• To do:
The reply should hold only the lines below from the one with "SD1 pin MISO: A6 -> none" to the end, each copied exactly.

○ ○ ○ ○ ○

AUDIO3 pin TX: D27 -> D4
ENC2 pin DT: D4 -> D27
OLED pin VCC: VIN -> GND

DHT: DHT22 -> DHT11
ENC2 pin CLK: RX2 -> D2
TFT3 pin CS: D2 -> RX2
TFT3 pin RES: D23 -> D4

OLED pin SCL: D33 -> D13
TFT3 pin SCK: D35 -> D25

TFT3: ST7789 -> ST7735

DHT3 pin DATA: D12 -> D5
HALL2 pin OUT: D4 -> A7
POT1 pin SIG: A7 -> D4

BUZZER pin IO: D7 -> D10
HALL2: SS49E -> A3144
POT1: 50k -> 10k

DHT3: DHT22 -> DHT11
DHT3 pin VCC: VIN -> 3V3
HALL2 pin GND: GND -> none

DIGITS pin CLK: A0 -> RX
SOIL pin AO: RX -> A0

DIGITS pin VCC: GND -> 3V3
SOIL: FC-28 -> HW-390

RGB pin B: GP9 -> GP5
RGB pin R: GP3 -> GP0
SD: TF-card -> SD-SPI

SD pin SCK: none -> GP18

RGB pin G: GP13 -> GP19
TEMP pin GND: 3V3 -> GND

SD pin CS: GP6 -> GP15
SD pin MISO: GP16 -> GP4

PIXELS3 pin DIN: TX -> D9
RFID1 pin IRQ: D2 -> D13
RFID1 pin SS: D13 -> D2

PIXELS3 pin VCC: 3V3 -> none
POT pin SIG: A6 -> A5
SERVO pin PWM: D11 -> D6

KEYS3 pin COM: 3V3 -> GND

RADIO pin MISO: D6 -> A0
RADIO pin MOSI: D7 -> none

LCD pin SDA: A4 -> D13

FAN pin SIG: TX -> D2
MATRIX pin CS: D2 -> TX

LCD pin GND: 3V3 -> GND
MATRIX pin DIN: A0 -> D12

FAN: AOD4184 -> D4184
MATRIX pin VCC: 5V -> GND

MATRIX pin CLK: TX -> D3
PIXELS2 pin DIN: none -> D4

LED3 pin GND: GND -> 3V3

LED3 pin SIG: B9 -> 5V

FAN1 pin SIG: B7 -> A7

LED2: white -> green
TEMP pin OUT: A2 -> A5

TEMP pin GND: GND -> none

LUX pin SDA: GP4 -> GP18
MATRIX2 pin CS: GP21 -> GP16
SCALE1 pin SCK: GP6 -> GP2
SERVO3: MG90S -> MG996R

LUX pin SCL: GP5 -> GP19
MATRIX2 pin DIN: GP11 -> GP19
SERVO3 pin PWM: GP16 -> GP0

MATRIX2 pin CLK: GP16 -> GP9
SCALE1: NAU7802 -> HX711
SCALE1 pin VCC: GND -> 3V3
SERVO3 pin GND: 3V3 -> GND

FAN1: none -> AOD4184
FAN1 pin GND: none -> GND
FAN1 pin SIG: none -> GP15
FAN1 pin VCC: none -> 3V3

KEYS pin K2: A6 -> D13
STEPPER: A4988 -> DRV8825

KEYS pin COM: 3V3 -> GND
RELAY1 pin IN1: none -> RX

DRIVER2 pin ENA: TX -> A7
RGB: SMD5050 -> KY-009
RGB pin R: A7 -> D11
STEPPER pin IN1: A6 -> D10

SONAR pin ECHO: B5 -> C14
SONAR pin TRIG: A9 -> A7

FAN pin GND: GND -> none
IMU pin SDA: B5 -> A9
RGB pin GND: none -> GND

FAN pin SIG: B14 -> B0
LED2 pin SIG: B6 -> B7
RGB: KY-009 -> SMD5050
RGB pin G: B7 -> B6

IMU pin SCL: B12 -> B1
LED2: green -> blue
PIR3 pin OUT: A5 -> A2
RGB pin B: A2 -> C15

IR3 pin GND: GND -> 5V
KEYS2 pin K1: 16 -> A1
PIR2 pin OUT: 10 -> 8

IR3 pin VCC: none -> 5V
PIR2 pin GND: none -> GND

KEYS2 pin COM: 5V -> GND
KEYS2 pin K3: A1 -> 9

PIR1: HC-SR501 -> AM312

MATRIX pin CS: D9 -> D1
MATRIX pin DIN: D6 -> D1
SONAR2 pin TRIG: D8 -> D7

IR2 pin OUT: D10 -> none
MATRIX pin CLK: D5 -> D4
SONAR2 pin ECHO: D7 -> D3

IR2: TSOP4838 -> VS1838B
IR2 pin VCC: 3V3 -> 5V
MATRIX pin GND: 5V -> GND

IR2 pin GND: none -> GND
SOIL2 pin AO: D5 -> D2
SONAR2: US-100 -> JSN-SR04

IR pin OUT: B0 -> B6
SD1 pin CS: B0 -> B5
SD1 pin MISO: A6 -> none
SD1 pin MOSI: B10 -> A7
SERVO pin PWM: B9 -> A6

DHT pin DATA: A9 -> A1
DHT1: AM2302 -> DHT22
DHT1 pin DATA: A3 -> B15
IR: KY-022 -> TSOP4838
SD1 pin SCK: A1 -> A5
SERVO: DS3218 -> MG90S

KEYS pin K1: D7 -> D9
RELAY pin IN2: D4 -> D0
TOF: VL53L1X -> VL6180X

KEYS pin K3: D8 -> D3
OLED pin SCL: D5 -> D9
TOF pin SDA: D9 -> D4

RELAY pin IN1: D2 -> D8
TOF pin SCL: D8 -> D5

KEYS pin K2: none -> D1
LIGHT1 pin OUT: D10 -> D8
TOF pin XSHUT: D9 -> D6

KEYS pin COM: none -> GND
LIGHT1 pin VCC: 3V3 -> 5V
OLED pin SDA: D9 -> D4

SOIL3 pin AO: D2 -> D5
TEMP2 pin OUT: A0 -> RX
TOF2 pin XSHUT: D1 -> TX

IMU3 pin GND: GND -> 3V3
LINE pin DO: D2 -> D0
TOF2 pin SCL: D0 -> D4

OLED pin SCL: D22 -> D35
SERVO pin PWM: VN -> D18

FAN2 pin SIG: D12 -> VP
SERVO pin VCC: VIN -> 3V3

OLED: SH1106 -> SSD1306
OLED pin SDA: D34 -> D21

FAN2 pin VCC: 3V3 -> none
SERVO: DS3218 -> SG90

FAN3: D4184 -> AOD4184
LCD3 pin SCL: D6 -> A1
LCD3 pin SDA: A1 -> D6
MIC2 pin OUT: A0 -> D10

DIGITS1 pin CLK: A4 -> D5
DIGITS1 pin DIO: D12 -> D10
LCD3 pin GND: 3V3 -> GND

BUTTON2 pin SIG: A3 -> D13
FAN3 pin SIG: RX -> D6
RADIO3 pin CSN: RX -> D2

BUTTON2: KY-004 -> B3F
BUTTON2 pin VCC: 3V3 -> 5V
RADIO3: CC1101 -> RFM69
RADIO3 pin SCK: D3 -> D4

○ ○ ○ ○ ○

• Exercise result:
SD1 pin MISO: A6 -> none
SD1 pin MOSI: B10 -> A7
SERVO pin PWM: B9 -> A6

DHT pin DATA: A9 -> A1
DHT1: AM2302 -> DHT22
DHT1 pin DATA: A3 -> B15
IR: KY-022 -> TSOP4838
SD1 pin SCK: A1 -> A5
SERVO: DS3218 -> MG90S

KEYS pin K1: D7 -> D9
RELAY pin IN2: D4 -> D0
TOF: VL53L1X -> VL6180X

KEYS pin K3: D8 -> D3
OLED pin SCL: D5 -> D9
TOF pin SDA: D9 -> D4

RELAY pin IN1: D2 -> D8
TOF pin SCL: D8 -> D5

KEYS pin K2: none -> D1
LIGHT1 pin OUT: D10 -> D8
TOF pin XSHUT: D9 -> D6

KEYS pin COM: none -> GND
LIGHT1 pin VCC: 3V3 -> 5V
OLED pin SDA: D9 -> D4

SOIL3 pin AO: D2 -> D5
TEMP2 pin OUT: A0 -> RX
TOF2 pin XSHUT: D1 -> TX

IMU3 pin GND: GND -> 3V3
LINE pin DO: D2 -> D0
TOF2 pin SCL: D0 -> D4

OLED pin SCL: D22 -> D35
SERVO pin PWM: VN -> D18

FAN2 pin SIG: D12 -> VP
SERVO pin VCC: VIN -> 3V3

OLED: SH1106 -> SSD1306
OLED pin SDA: D34 -> D21

FAN2 pin VCC: 3V3 -> none
SERVO: DS3218 -> SG90

FAN3: D4184 -> AOD4184
LCD3 pin SCL: D6 -> A1
LCD3 pin SDA: A1 -> D6
MIC2 pin OUT: A0 -> D10

DIGITS1 pin CLK: A4 -> D5
DIGITS1 pin DIO: D12 -> D10
LCD3 pin GND: 3V3 -> GND

BUTTON2 pin SIG: A3 -> D13
FAN3 pin SIG: RX -> D6
RADIO3 pin CSN: RX -> D2

BUTTON2: KY-004 -> B3F
BUTTON2 pin VCC: 3V3 -> 5V
RADIO3: CC1101 -> RFM69
RADIO3 pin SCK: D3 -> D4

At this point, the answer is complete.